ASSIGNED TASK »
From the records below, copy each line in which the string "cupcake" occurs.

DATA EXTRACT »
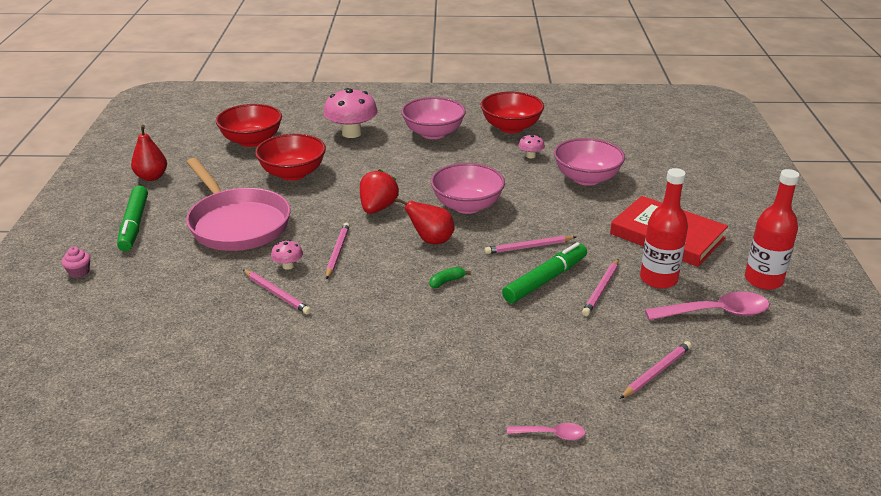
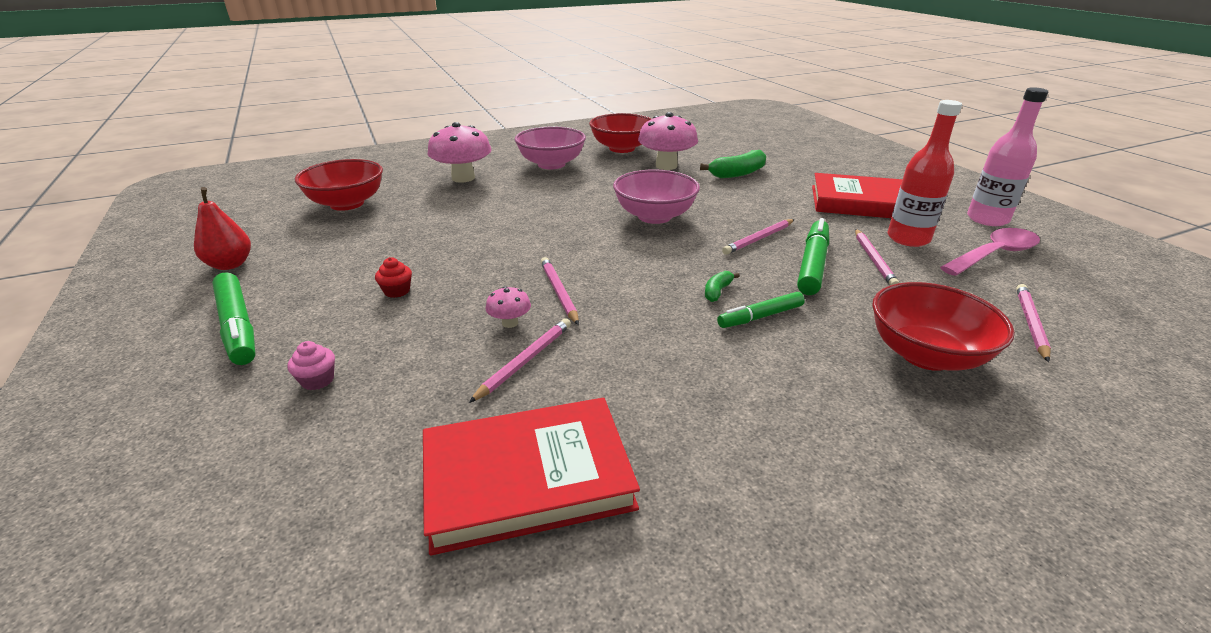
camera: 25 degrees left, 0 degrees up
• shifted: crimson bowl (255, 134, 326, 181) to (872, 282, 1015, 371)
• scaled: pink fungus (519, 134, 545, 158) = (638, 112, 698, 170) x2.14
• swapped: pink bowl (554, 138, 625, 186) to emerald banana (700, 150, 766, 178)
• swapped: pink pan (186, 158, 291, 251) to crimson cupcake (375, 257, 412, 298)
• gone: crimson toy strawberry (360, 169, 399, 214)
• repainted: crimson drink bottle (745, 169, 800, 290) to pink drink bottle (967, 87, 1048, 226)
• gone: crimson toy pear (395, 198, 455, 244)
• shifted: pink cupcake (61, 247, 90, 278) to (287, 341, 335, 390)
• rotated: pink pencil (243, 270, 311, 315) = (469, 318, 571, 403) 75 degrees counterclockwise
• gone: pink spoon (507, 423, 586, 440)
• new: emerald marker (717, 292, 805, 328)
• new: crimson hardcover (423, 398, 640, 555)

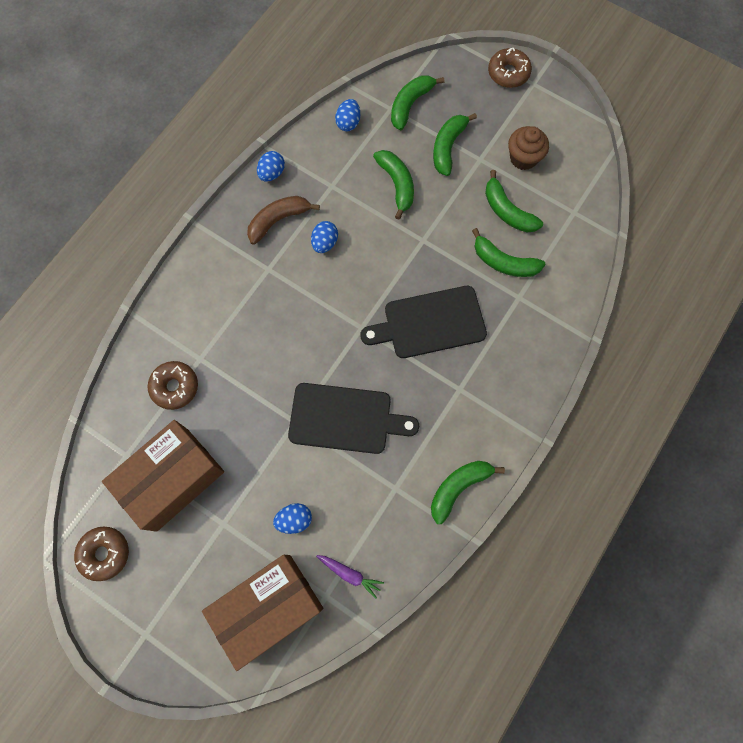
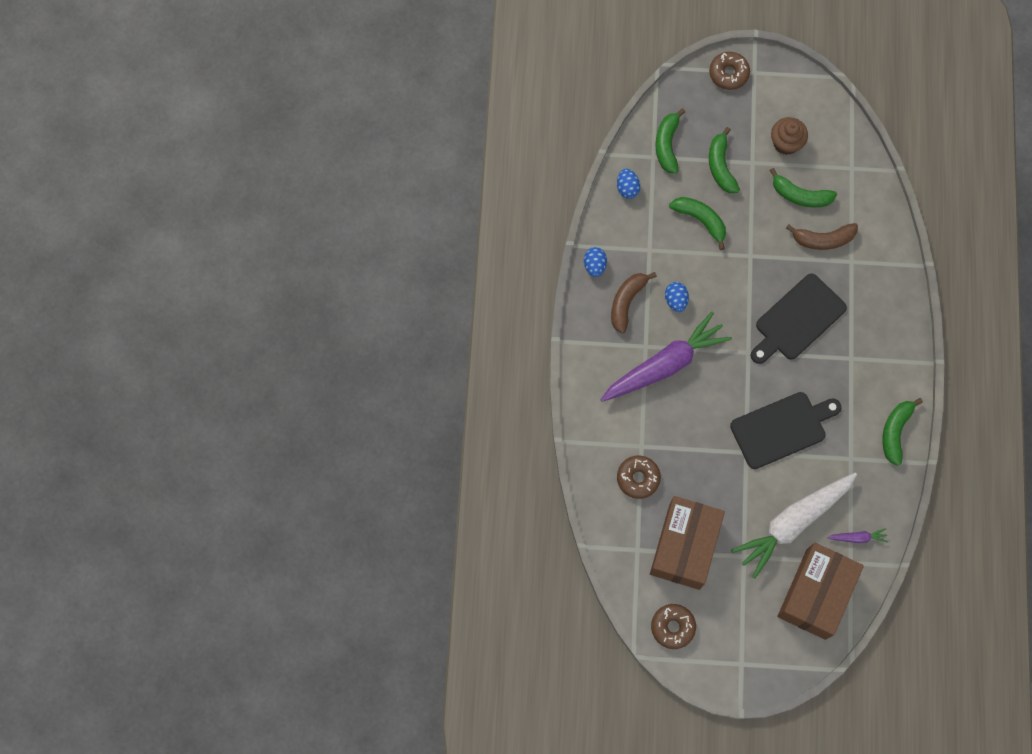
camera: 30 degrees left, 0 degrees up
• repainted: emerald banana (472, 228, 546, 277) to brown banana (786, 223, 858, 250)
• swapped: royal blue egg shape (273, 503, 312, 534) to pure white toy carrot (731, 473, 857, 579)
• new: violet toy carrot (600, 311, 732, 402)

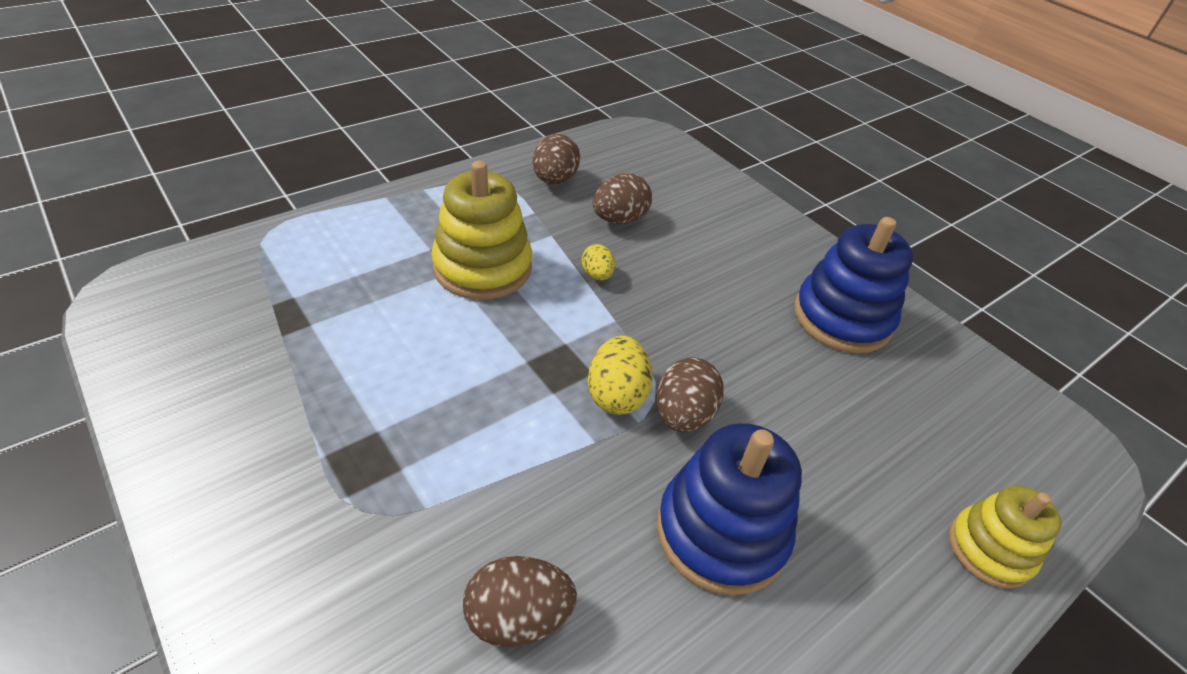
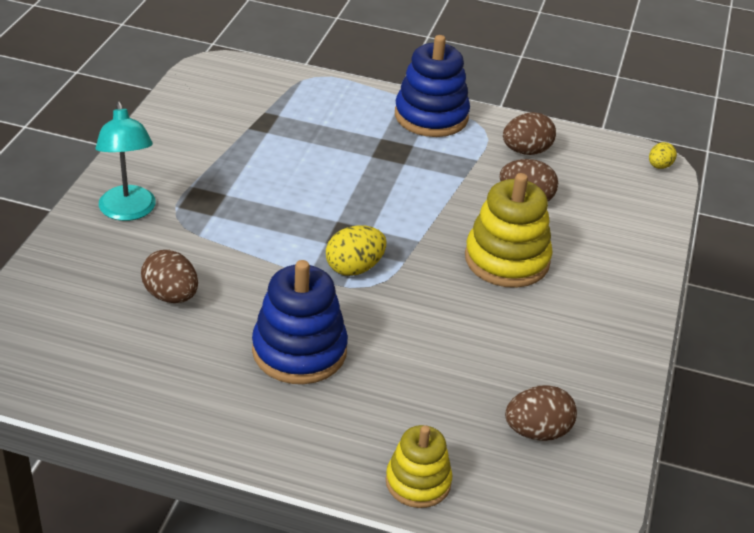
camera: 55 degrees right, 5 degrees down
• shifted: bright yellow stacking toy (431, 161, 532, 300) to (465, 173, 553, 288)
• shifted: royal blue stacking toy (794, 217, 913, 353) to (395, 35, 470, 137)
• shifted: bright yellow egg shape (582, 244, 615, 280) to (649, 142, 677, 169)
• shifted: brown egg shape (656, 357, 724, 432) to (505, 385, 577, 441)
• new: teal reading lamp (96, 101, 156, 221)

SOLUTION TO THIS EXERCISE »
• swapped: pink pan (186, 158, 291, 251) to crimson cupcake (375, 257, 412, 298)
• shifted: pink cupcake (61, 247, 90, 278) to (287, 341, 335, 390)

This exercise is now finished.